Exercise prompt:
Give back an exact copy of the lines in the records below, from the line that has "none -> tan brick B8 level 1" through the line that has "black brick K7", and nothing besides.

Given records:
-- Opening Marker --
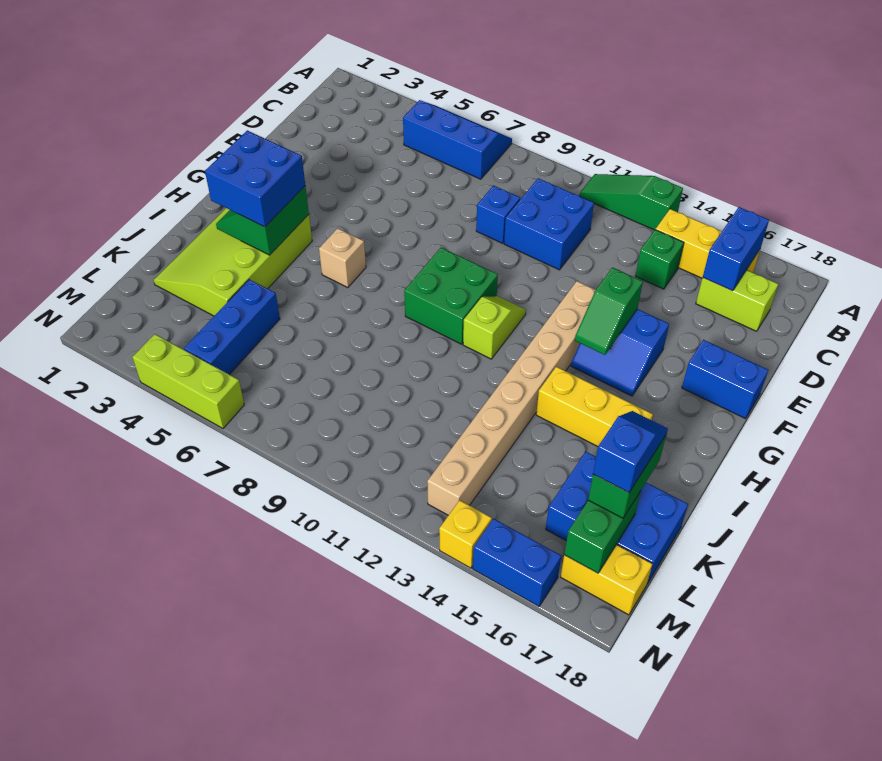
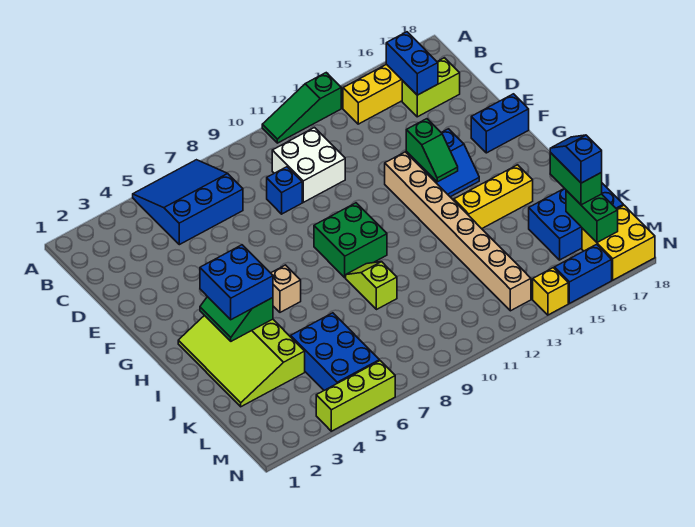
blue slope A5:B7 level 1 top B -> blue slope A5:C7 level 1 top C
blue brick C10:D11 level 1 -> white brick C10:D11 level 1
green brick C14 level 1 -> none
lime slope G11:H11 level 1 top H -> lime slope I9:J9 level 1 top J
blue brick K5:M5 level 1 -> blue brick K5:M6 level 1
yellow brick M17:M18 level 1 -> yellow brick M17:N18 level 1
-- Closing Marker --
-- Opening Marker --
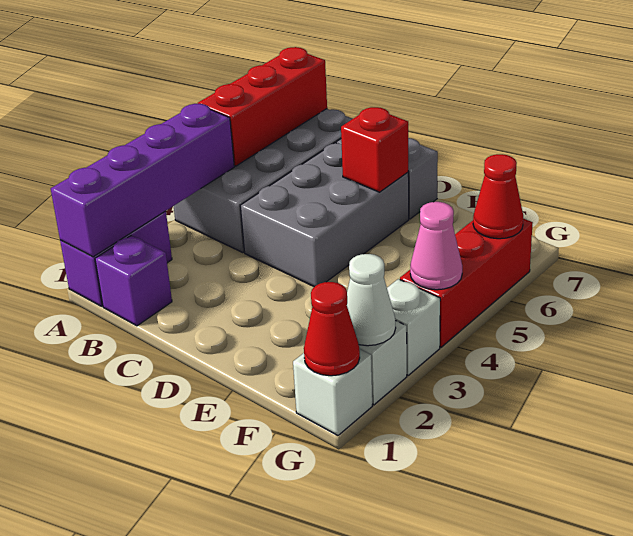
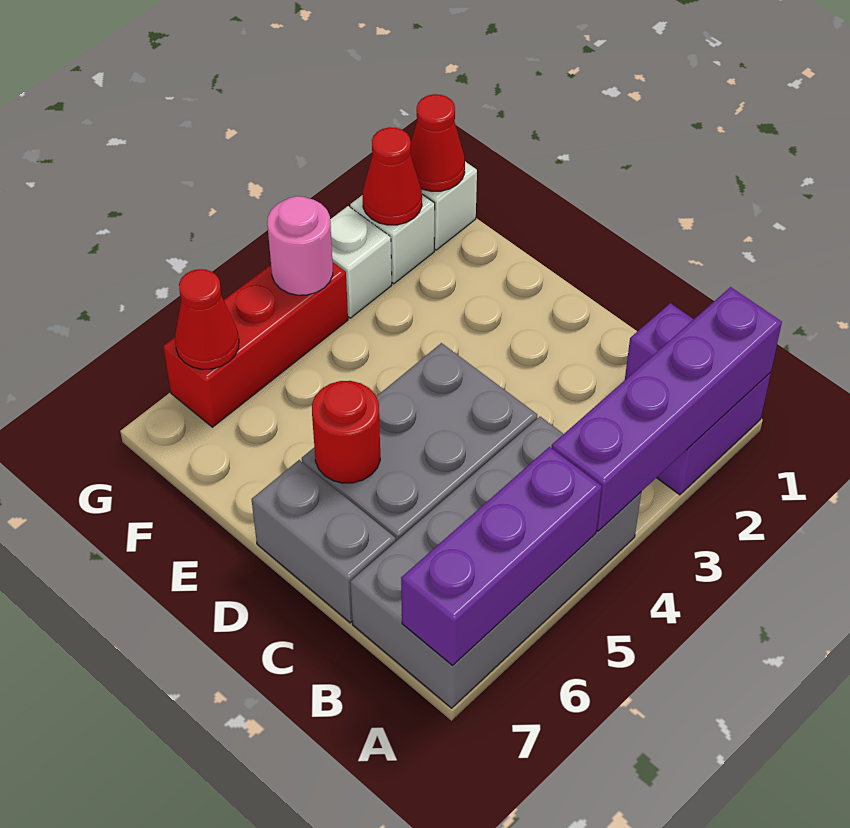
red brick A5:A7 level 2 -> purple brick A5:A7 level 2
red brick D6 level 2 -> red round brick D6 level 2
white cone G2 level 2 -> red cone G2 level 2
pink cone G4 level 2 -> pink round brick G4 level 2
-- Closing Marker --
-- Opening Marker --
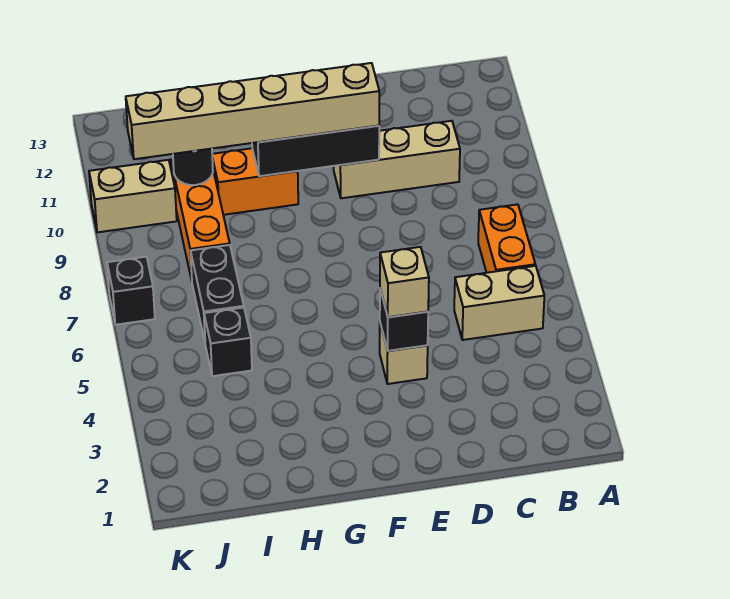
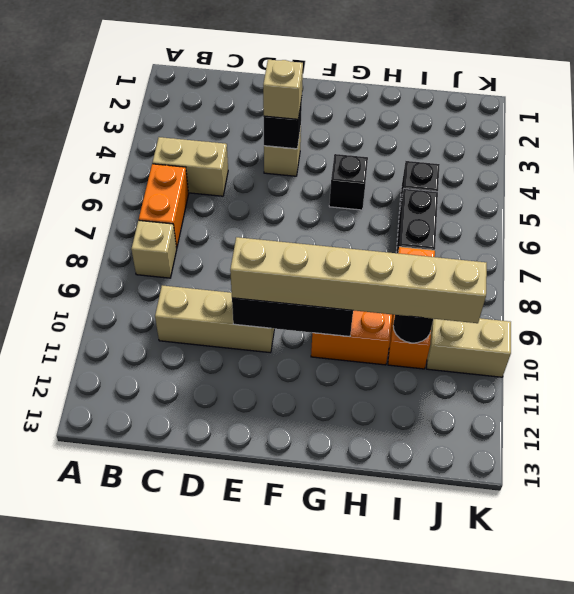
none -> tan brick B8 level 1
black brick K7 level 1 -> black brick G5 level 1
-- Closing Marker --
Response to the task:
none -> tan brick B8 level 1
black brick K7 level 1 -> black brick G5 level 1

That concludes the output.